» **Work item**: Copy out every record below, word for word.

» **Dataset excerpts**:
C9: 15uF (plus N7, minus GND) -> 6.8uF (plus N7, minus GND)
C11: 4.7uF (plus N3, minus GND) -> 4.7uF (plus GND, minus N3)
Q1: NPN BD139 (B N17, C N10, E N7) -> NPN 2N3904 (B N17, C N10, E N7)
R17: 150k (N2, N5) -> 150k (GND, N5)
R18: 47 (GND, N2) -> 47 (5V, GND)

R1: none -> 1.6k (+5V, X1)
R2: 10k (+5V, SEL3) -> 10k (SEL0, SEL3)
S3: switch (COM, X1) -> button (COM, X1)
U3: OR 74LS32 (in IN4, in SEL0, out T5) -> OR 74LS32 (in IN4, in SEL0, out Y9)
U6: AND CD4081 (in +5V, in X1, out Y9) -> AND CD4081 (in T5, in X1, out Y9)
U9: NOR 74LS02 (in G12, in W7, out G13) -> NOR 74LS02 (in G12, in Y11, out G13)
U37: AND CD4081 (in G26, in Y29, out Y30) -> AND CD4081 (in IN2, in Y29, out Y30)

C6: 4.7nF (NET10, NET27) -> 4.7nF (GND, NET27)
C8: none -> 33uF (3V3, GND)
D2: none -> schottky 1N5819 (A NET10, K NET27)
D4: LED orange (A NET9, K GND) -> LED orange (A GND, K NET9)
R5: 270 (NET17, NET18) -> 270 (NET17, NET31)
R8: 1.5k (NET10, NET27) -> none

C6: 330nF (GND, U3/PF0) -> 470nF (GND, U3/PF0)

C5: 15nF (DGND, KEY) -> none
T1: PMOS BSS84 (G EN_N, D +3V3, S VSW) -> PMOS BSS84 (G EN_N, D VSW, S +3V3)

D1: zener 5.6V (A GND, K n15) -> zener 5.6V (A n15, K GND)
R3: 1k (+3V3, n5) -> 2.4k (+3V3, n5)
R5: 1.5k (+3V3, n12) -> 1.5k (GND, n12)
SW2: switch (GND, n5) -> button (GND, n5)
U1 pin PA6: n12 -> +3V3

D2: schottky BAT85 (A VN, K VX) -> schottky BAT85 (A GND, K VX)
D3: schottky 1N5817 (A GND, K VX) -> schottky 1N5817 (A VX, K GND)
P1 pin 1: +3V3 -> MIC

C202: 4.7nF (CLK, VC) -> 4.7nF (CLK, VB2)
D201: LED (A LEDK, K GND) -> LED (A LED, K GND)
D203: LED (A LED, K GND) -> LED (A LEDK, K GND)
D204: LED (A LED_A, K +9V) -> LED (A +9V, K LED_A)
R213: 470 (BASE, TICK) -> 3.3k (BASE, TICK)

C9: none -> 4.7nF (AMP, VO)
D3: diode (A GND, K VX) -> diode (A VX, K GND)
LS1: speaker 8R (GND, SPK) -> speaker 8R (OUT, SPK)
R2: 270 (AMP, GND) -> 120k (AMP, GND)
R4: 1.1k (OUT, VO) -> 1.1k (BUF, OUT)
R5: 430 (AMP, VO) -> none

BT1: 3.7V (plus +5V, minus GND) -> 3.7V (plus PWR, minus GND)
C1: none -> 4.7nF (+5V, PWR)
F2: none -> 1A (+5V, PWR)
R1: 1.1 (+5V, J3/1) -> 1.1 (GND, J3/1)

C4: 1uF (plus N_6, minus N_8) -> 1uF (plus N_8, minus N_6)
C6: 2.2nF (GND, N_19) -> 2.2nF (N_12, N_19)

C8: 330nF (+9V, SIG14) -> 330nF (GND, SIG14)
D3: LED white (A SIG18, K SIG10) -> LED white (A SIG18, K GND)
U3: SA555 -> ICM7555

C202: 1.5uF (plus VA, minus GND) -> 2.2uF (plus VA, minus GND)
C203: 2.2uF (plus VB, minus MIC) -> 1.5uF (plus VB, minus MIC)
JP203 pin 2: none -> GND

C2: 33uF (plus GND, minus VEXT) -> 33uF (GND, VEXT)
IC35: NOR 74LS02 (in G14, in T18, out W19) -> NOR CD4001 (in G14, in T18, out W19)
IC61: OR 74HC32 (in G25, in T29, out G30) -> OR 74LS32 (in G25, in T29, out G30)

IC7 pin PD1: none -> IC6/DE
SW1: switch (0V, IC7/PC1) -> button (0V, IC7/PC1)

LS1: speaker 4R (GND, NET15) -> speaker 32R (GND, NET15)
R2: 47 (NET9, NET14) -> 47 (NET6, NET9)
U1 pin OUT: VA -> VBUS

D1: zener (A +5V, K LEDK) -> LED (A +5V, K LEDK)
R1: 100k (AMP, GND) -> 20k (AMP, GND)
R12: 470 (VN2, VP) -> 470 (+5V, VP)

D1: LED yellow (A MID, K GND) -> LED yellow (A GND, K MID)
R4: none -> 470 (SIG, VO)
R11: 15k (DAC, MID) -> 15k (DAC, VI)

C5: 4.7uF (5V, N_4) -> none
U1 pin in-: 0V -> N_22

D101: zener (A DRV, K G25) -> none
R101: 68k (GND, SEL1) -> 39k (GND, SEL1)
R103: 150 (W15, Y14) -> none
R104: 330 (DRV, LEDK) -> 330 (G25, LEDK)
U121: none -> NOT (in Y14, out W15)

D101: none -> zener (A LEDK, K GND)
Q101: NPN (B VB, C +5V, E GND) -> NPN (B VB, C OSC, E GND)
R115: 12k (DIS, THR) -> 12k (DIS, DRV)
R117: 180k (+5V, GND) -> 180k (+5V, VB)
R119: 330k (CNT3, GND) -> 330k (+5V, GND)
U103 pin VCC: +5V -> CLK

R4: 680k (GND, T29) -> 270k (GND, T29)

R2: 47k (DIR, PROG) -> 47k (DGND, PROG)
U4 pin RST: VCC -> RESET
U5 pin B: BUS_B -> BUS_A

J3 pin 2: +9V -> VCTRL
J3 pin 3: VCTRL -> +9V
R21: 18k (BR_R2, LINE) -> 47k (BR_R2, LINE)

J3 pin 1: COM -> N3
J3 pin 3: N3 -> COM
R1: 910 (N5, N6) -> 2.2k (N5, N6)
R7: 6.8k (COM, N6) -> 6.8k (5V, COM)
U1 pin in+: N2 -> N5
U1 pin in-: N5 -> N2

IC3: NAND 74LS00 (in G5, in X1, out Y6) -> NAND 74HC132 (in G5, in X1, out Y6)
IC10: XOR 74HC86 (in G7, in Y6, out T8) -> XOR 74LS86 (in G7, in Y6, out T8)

» **Task response**:
C9: 15uF (plus N7, minus GND) -> 6.8uF (plus N7, minus GND)
C11: 4.7uF (plus N3, minus GND) -> 4.7uF (plus GND, minus N3)
Q1: NPN BD139 (B N17, C N10, E N7) -> NPN 2N3904 (B N17, C N10, E N7)
R17: 150k (N2, N5) -> 150k (GND, N5)
R18: 47 (GND, N2) -> 47 (5V, GND)

R1: none -> 1.6k (+5V, X1)
R2: 10k (+5V, SEL3) -> 10k (SEL0, SEL3)
S3: switch (COM, X1) -> button (COM, X1)
U3: OR 74LS32 (in IN4, in SEL0, out T5) -> OR 74LS32 (in IN4, in SEL0, out Y9)
U6: AND CD4081 (in +5V, in X1, out Y9) -> AND CD4081 (in T5, in X1, out Y9)
U9: NOR 74LS02 (in G12, in W7, out G13) -> NOR 74LS02 (in G12, in Y11, out G13)
U37: AND CD4081 (in G26, in Y29, out Y30) -> AND CD4081 (in IN2, in Y29, out Y30)

C6: 4.7nF (NET10, NET27) -> 4.7nF (GND, NET27)
C8: none -> 33uF (3V3, GND)
D2: none -> schottky 1N5819 (A NET10, K NET27)
D4: LED orange (A NET9, K GND) -> LED orange (A GND, K NET9)
R5: 270 (NET17, NET18) -> 270 (NET17, NET31)
R8: 1.5k (NET10, NET27) -> none

C6: 330nF (GND, U3/PF0) -> 470nF (GND, U3/PF0)

C5: 15nF (DGND, KEY) -> none
T1: PMOS BSS84 (G EN_N, D +3V3, S VSW) -> PMOS BSS84 (G EN_N, D VSW, S +3V3)

D1: zener 5.6V (A GND, K n15) -> zener 5.6V (A n15, K GND)
R3: 1k (+3V3, n5) -> 2.4k (+3V3, n5)
R5: 1.5k (+3V3, n12) -> 1.5k (GND, n12)
SW2: switch (GND, n5) -> button (GND, n5)
U1 pin PA6: n12 -> +3V3

D2: schottky BAT85 (A VN, K VX) -> schottky BAT85 (A GND, K VX)
D3: schottky 1N5817 (A GND, K VX) -> schottky 1N5817 (A VX, K GND)
P1 pin 1: +3V3 -> MIC

C202: 4.7nF (CLK, VC) -> 4.7nF (CLK, VB2)
D201: LED (A LEDK, K GND) -> LED (A LED, K GND)
D203: LED (A LED, K GND) -> LED (A LEDK, K GND)
D204: LED (A LED_A, K +9V) -> LED (A +9V, K LED_A)
R213: 470 (BASE, TICK) -> 3.3k (BASE, TICK)

C9: none -> 4.7nF (AMP, VO)
D3: diode (A GND, K VX) -> diode (A VX, K GND)
LS1: speaker 8R (GND, SPK) -> speaker 8R (OUT, SPK)
R2: 270 (AMP, GND) -> 120k (AMP, GND)
R4: 1.1k (OUT, VO) -> 1.1k (BUF, OUT)
R5: 430 (AMP, VO) -> none

BT1: 3.7V (plus +5V, minus GND) -> 3.7V (plus PWR, minus GND)
C1: none -> 4.7nF (+5V, PWR)
F2: none -> 1A (+5V, PWR)
R1: 1.1 (+5V, J3/1) -> 1.1 (GND, J3/1)

C4: 1uF (plus N_6, minus N_8) -> 1uF (plus N_8, minus N_6)
C6: 2.2nF (GND, N_19) -> 2.2nF (N_12, N_19)

C8: 330nF (+9V, SIG14) -> 330nF (GND, SIG14)
D3: LED white (A SIG18, K SIG10) -> LED white (A SIG18, K GND)
U3: SA555 -> ICM7555

C202: 1.5uF (plus VA, minus GND) -> 2.2uF (plus VA, minus GND)
C203: 2.2uF (plus VB, minus MIC) -> 1.5uF (plus VB, minus MIC)
JP203 pin 2: none -> GND

C2: 33uF (plus GND, minus VEXT) -> 33uF (GND, VEXT)
IC35: NOR 74LS02 (in G14, in T18, out W19) -> NOR CD4001 (in G14, in T18, out W19)
IC61: OR 74HC32 (in G25, in T29, out G30) -> OR 74LS32 (in G25, in T29, out G30)

IC7 pin PD1: none -> IC6/DE
SW1: switch (0V, IC7/PC1) -> button (0V, IC7/PC1)

LS1: speaker 4R (GND, NET15) -> speaker 32R (GND, NET15)
R2: 47 (NET9, NET14) -> 47 (NET6, NET9)
U1 pin OUT: VA -> VBUS

D1: zener (A +5V, K LEDK) -> LED (A +5V, K LEDK)
R1: 100k (AMP, GND) -> 20k (AMP, GND)
R12: 470 (VN2, VP) -> 470 (+5V, VP)

D1: LED yellow (A MID, K GND) -> LED yellow (A GND, K MID)
R4: none -> 470 (SIG, VO)
R11: 15k (DAC, MID) -> 15k (DAC, VI)

C5: 4.7uF (5V, N_4) -> none
U1 pin in-: 0V -> N_22

D101: zener (A DRV, K G25) -> none
R101: 68k (GND, SEL1) -> 39k (GND, SEL1)
R103: 150 (W15, Y14) -> none
R104: 330 (DRV, LEDK) -> 330 (G25, LEDK)
U121: none -> NOT (in Y14, out W15)

D101: none -> zener (A LEDK, K GND)
Q101: NPN (B VB, C +5V, E GND) -> NPN (B VB, C OSC, E GND)
R115: 12k (DIS, THR) -> 12k (DIS, DRV)
R117: 180k (+5V, GND) -> 180k (+5V, VB)
R119: 330k (CNT3, GND) -> 330k (+5V, GND)
U103 pin VCC: +5V -> CLK

R4: 680k (GND, T29) -> 270k (GND, T29)

R2: 47k (DIR, PROG) -> 47k (DGND, PROG)
U4 pin RST: VCC -> RESET
U5 pin B: BUS_B -> BUS_A

J3 pin 2: +9V -> VCTRL
J3 pin 3: VCTRL -> +9V
R21: 18k (BR_R2, LINE) -> 47k (BR_R2, LINE)

J3 pin 1: COM -> N3
J3 pin 3: N3 -> COM
R1: 910 (N5, N6) -> 2.2k (N5, N6)
R7: 6.8k (COM, N6) -> 6.8k (5V, COM)
U1 pin in+: N2 -> N5
U1 pin in-: N5 -> N2

IC3: NAND 74LS00 (in G5, in X1, out Y6) -> NAND 74HC132 (in G5, in X1, out Y6)
IC10: XOR 74HC86 (in G7, in Y6, out T8) -> XOR 74LS86 (in G7, in Y6, out T8)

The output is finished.